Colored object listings

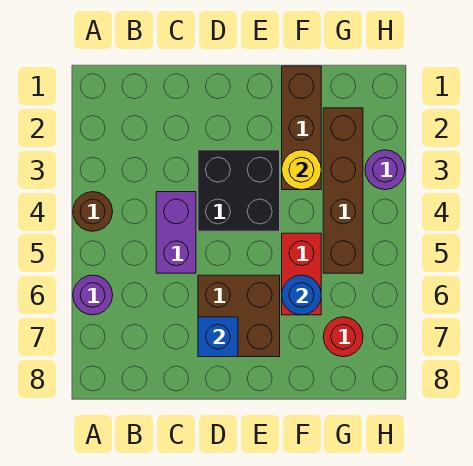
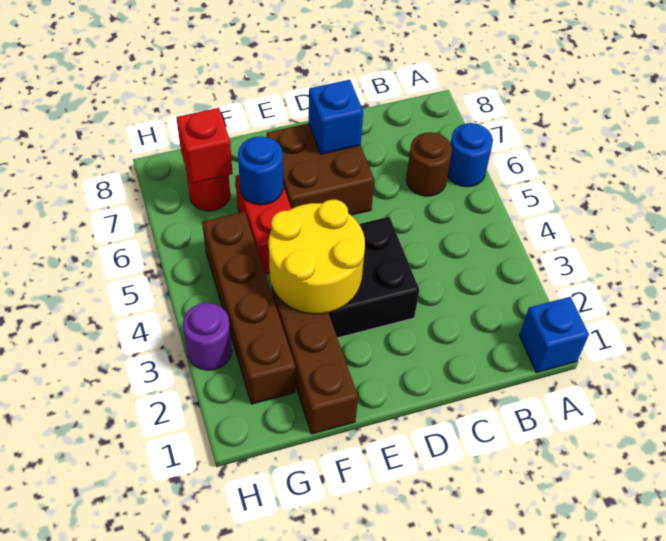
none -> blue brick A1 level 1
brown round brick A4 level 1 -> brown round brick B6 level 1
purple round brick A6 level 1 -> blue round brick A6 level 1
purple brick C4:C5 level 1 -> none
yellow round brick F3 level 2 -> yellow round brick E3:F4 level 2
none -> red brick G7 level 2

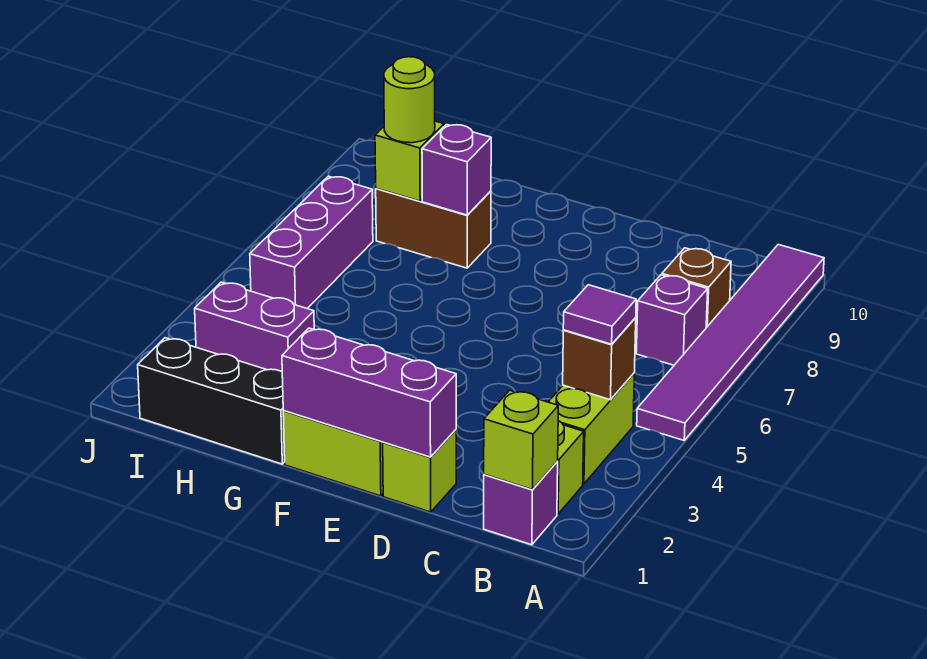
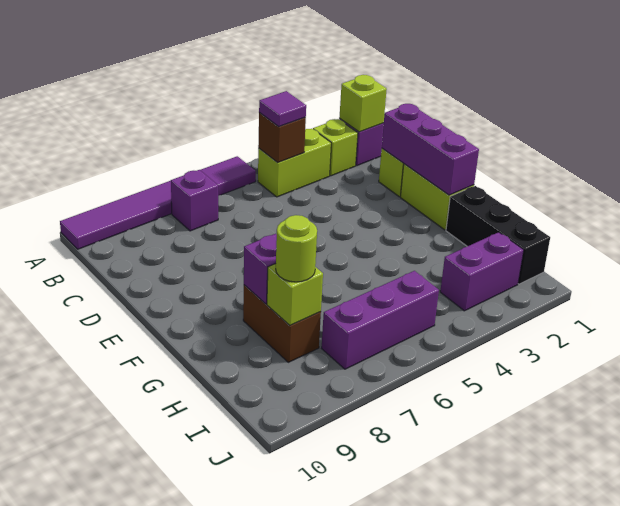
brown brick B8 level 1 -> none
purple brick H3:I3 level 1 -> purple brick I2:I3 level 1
---
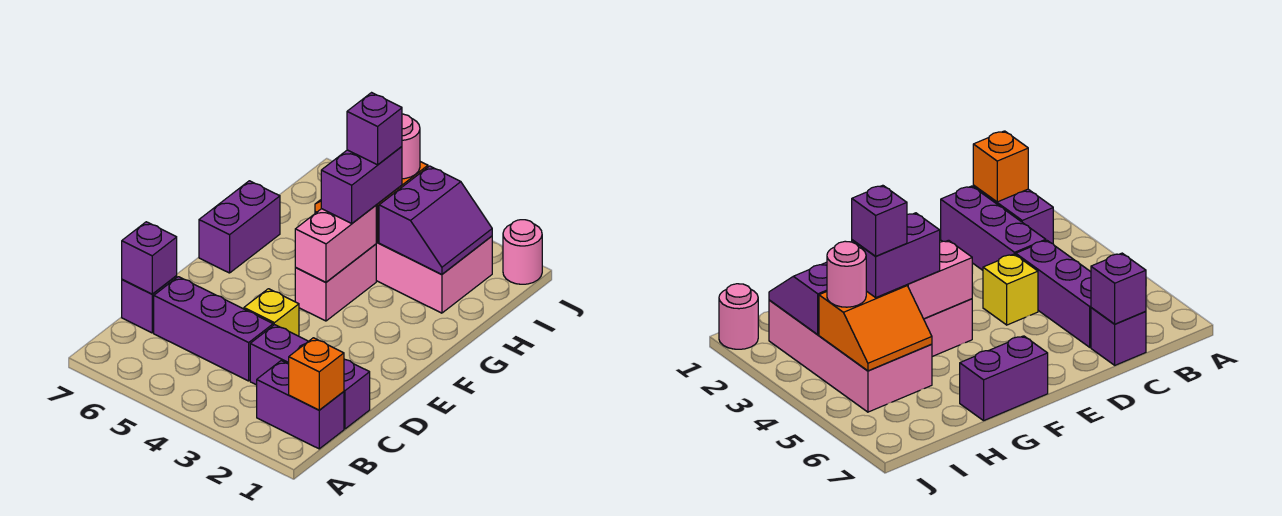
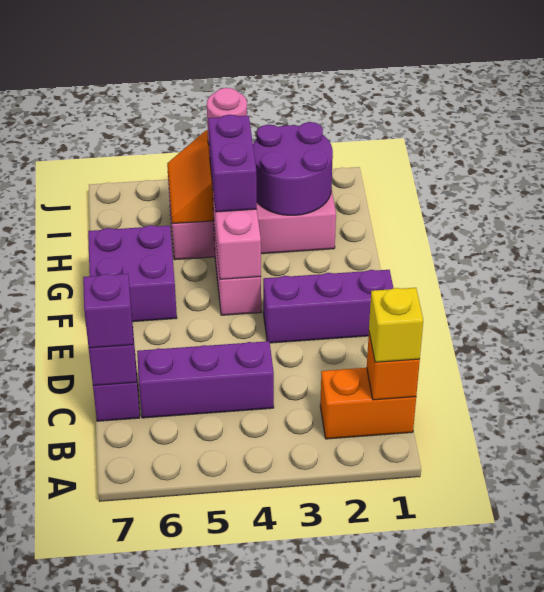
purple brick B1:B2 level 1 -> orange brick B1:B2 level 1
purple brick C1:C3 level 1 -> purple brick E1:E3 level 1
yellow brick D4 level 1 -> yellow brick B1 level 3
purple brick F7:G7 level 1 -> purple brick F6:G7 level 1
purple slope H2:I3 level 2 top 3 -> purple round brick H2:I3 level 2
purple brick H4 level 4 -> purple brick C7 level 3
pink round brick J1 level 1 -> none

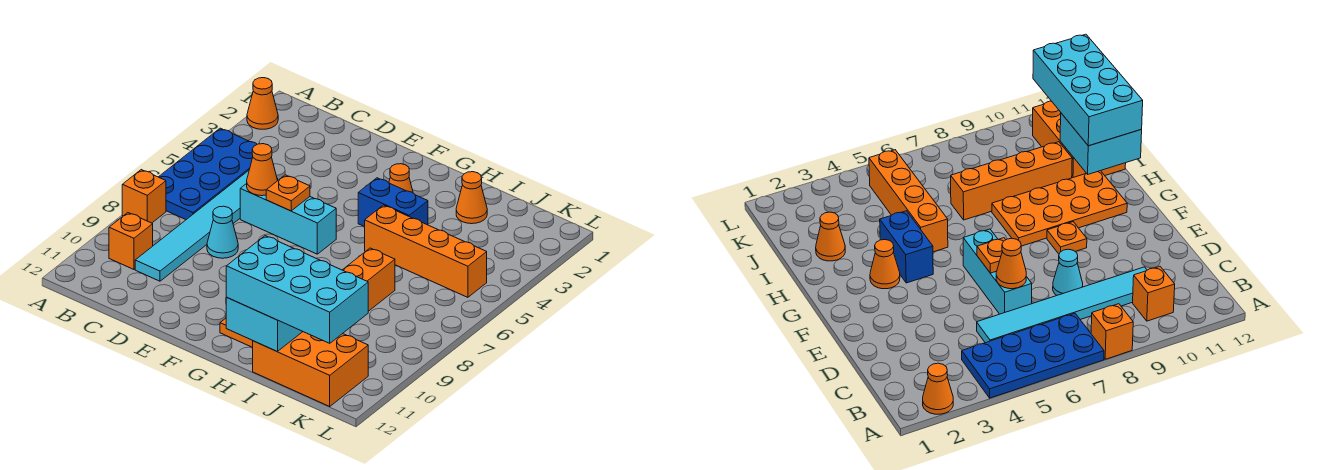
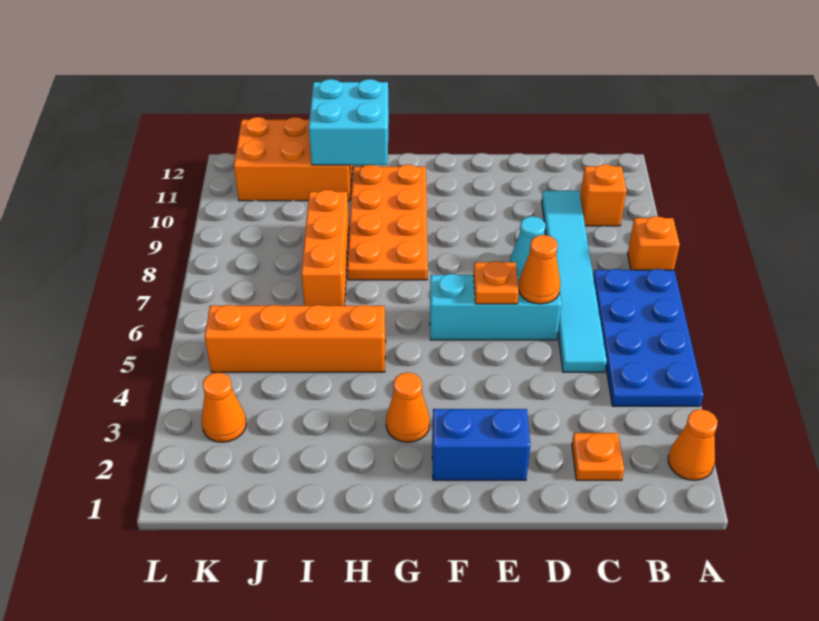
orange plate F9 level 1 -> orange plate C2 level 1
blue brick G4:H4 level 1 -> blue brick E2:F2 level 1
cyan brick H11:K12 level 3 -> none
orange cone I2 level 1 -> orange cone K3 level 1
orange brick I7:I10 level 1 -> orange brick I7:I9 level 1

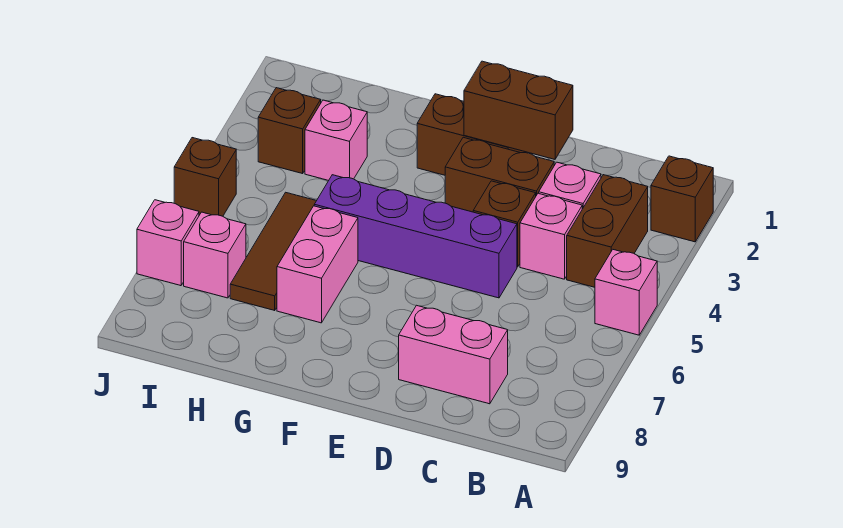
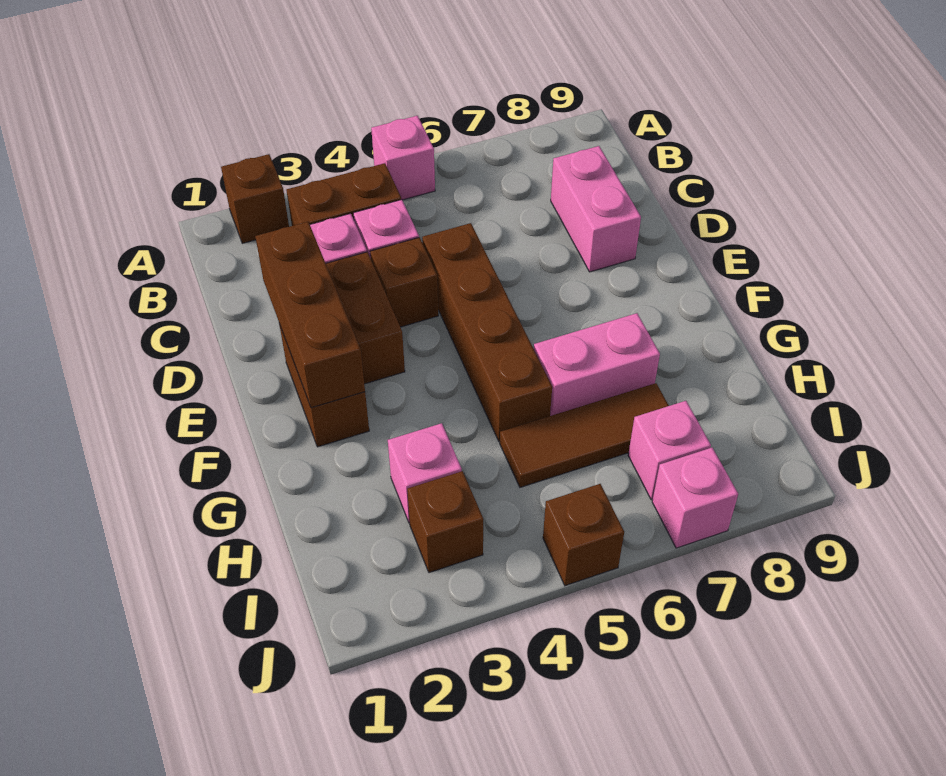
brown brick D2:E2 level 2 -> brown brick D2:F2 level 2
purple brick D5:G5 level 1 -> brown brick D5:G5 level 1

## Directions
Please return the lines above that run from the line containing "brown brick D2:E2" to the line containing "purple brick D5:G5", inclusive, exactly and with no other lines.

## Problem solution
brown brick D2:E2 level 2 -> brown brick D2:F2 level 2
purple brick D5:G5 level 1 -> brown brick D5:G5 level 1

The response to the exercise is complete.